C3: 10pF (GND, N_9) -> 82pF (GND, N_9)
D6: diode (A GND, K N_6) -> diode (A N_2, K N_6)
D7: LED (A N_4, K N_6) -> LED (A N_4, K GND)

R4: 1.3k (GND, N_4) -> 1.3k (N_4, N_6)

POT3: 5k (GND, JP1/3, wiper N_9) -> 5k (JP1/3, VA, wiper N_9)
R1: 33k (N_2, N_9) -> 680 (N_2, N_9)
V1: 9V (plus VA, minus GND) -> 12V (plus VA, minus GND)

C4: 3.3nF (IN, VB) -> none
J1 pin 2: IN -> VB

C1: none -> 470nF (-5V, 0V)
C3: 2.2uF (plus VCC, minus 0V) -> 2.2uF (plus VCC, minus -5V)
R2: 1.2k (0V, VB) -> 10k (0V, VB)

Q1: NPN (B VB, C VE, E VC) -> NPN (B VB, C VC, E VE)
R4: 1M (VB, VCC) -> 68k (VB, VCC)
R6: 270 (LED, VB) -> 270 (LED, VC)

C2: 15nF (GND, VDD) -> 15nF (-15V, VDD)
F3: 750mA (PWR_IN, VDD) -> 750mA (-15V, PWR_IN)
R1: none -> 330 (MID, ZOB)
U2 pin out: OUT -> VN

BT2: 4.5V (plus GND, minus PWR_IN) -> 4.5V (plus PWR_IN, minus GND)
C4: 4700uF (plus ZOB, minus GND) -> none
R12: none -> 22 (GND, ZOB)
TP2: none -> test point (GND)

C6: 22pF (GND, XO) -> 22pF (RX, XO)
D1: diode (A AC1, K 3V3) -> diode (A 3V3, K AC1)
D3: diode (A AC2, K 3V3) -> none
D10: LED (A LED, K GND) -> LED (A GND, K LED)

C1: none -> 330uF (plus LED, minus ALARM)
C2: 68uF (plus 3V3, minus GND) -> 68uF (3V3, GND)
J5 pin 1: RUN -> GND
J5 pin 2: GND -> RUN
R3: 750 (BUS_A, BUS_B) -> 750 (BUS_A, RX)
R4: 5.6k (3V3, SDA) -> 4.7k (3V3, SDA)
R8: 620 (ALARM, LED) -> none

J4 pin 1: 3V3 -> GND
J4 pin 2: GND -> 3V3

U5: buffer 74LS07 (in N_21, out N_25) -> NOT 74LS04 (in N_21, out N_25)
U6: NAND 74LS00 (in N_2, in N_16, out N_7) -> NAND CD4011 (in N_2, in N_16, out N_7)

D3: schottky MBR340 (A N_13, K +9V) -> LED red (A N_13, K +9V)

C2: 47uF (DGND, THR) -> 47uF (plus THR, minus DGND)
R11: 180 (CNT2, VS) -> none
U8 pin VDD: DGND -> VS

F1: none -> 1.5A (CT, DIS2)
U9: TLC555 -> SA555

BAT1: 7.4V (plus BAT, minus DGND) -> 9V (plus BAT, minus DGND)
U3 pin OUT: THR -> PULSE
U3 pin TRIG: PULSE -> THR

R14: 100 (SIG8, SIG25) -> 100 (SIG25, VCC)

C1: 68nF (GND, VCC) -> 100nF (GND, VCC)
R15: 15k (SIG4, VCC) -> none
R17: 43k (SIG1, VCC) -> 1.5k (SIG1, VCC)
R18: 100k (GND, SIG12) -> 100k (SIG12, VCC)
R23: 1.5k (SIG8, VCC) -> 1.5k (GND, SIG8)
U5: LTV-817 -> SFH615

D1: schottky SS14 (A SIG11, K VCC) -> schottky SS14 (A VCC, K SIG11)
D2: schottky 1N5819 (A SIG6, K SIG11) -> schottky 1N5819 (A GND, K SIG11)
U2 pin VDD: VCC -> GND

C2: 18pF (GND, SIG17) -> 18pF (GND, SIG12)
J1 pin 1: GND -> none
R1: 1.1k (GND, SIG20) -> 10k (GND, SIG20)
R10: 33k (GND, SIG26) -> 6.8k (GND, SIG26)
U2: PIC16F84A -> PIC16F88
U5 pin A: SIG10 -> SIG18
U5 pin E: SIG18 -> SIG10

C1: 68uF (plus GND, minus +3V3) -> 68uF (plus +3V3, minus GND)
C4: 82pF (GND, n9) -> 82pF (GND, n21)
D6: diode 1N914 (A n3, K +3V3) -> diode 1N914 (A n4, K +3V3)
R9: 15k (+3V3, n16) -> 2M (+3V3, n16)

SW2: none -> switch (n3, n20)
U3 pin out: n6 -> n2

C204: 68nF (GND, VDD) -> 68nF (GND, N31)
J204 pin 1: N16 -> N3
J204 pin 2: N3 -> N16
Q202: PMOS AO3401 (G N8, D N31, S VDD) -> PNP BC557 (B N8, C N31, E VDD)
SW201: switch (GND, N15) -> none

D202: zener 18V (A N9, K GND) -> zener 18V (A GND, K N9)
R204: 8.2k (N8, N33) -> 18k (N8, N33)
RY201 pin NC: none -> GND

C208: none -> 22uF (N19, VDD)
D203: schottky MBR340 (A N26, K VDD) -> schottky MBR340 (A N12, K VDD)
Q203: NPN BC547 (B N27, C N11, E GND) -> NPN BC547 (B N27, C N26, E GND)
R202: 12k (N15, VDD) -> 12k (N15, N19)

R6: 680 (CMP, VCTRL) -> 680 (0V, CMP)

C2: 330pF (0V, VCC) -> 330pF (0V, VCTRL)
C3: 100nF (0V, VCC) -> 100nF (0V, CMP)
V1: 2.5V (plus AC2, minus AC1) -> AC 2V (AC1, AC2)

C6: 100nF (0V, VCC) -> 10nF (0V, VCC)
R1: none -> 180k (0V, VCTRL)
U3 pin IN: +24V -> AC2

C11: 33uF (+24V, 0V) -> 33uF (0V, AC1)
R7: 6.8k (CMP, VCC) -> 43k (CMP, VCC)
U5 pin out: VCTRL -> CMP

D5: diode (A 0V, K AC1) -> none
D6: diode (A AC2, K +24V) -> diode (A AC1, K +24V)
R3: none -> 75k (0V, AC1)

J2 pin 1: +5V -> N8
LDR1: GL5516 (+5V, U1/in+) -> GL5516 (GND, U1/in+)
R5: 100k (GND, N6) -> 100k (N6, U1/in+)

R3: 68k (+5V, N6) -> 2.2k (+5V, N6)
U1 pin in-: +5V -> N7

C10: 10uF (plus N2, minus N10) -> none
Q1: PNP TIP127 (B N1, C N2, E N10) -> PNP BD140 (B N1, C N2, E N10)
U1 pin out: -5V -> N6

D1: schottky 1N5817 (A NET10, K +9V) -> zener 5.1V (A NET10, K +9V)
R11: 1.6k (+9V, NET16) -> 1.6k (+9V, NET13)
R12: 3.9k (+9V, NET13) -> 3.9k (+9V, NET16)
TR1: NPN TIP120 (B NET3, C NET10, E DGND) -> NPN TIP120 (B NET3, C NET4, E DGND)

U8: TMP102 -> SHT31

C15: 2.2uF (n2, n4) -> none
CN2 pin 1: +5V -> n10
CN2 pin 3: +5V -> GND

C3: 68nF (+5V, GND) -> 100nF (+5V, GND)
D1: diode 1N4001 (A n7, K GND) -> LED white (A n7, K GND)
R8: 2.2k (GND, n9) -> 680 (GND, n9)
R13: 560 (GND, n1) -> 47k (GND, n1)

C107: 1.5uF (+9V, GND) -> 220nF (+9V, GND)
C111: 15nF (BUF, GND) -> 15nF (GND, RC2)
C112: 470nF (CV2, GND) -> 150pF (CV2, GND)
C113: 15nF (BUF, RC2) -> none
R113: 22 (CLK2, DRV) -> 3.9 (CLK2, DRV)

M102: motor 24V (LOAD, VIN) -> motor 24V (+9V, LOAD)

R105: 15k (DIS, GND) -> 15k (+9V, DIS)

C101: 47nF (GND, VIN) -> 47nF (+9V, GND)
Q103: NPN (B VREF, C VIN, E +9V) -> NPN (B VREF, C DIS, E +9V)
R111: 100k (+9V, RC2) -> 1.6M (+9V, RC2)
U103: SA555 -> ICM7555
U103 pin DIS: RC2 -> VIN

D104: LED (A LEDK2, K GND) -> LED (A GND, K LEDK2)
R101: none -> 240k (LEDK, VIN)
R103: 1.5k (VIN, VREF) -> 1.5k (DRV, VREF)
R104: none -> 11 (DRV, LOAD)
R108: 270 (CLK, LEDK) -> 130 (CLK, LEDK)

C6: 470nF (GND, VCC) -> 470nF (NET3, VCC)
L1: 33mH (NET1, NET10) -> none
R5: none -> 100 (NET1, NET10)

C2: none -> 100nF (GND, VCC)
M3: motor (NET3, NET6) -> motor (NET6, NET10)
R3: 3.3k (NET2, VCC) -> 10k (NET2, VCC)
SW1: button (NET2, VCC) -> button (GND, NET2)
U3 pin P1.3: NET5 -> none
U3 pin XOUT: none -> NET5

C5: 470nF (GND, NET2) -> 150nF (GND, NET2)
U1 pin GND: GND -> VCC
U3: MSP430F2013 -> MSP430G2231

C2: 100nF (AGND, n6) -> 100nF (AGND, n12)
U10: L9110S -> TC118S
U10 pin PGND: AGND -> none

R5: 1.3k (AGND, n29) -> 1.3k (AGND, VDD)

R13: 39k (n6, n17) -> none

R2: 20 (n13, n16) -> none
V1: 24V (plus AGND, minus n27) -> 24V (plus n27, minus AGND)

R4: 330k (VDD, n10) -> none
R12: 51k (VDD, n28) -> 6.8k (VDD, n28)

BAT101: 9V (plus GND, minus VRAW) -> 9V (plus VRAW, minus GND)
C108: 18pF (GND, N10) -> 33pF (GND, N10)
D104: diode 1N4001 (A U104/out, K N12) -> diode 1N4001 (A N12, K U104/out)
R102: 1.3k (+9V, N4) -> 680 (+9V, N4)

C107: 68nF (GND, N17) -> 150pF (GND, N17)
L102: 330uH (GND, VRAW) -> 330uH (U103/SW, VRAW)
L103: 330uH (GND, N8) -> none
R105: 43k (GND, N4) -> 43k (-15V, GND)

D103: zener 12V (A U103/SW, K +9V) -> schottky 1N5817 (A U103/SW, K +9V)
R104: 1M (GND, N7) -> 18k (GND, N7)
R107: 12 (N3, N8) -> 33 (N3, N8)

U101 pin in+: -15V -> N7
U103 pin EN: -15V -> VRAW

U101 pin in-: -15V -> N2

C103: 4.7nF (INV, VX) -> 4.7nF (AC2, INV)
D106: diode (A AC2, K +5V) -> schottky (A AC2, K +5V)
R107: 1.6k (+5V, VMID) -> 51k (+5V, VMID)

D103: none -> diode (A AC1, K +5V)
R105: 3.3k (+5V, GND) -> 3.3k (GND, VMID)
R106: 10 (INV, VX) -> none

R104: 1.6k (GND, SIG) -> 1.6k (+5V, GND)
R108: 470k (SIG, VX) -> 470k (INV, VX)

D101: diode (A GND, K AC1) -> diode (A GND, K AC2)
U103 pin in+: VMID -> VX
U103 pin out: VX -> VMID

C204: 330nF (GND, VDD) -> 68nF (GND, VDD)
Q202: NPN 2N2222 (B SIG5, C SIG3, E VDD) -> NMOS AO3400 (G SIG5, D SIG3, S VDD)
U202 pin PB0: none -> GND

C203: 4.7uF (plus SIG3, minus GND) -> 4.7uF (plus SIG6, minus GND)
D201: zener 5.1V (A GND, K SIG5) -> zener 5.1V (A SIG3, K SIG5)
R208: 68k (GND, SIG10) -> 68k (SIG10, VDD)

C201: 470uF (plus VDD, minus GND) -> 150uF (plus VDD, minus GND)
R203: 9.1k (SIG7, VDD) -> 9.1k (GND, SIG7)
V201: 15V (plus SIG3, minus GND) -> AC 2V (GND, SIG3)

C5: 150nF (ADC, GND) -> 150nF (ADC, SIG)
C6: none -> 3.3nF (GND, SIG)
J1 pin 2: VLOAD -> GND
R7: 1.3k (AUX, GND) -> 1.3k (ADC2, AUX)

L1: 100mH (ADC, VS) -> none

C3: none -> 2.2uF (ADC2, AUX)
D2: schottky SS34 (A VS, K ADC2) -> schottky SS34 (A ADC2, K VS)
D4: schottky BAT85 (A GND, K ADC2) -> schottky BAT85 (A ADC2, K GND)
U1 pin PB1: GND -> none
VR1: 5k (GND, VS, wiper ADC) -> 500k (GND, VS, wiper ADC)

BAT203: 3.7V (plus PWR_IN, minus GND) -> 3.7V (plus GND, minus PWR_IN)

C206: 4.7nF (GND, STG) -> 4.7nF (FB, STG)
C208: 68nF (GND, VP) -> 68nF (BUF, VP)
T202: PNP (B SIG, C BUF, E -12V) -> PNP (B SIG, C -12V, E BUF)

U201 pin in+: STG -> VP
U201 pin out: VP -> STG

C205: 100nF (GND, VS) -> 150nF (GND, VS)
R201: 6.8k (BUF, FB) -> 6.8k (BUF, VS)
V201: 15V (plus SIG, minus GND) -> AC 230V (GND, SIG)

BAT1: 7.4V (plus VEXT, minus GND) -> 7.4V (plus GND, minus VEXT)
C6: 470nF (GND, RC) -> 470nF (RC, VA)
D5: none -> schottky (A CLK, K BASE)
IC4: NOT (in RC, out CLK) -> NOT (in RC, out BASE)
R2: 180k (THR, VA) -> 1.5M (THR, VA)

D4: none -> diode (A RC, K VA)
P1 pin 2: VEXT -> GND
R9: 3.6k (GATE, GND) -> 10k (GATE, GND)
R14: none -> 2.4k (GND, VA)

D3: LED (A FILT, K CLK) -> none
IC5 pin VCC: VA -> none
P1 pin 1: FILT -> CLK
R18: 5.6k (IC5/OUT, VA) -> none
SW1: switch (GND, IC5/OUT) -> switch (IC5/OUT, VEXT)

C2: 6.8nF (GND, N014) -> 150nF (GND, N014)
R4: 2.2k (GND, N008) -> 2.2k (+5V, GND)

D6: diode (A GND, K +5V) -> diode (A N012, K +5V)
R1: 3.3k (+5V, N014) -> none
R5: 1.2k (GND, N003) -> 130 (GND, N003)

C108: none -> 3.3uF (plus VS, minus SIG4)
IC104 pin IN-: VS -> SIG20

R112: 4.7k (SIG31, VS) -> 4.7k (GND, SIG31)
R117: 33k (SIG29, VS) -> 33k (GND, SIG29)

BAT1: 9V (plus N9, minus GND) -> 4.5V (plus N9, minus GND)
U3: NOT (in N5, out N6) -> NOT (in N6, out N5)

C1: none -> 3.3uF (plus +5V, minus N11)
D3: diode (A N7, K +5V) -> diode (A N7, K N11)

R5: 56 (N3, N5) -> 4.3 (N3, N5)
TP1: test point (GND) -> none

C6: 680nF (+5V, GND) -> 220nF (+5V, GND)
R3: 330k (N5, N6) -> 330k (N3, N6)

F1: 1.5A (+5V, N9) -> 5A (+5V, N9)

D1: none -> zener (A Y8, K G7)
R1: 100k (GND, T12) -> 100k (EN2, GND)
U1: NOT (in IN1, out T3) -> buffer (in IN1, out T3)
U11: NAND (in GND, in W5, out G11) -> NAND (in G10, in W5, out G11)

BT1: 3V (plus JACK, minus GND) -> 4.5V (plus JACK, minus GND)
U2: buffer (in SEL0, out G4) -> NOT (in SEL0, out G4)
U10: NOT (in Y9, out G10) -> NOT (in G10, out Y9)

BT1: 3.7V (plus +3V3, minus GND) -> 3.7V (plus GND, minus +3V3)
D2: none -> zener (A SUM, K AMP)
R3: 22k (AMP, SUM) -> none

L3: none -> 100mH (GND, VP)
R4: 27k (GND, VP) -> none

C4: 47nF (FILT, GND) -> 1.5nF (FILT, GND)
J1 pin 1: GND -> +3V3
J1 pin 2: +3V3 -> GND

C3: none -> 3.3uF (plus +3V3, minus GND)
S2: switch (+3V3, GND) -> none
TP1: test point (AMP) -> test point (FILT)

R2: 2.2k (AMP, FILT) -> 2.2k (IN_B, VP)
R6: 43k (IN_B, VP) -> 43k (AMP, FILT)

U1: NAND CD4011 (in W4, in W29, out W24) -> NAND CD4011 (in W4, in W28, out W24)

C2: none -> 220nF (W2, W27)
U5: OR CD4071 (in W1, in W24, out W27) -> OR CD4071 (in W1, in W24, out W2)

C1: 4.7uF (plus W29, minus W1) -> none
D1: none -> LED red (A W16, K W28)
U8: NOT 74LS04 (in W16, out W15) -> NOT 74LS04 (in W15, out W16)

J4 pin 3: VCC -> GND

------------------------------------------------

### WHAT IS EXPECTED
Word for word, restate the lines of the data above that fall between the line holding "R1: 33k (N_2, N_9) -> 680 (N_2, N_9)" and the line holding "R2: 1.2k (0V, VB) -> 10k (0V, VB)", inclusive, and no other lines.

### ANSWER SECTION
R1: 33k (N_2, N_9) -> 680 (N_2, N_9)
V1: 9V (plus VA, minus GND) -> 12V (plus VA, minus GND)

C4: 3.3nF (IN, VB) -> none
J1 pin 2: IN -> VB

C1: none -> 470nF (-5V, 0V)
C3: 2.2uF (plus VCC, minus 0V) -> 2.2uF (plus VCC, minus -5V)
R2: 1.2k (0V, VB) -> 10k (0V, VB)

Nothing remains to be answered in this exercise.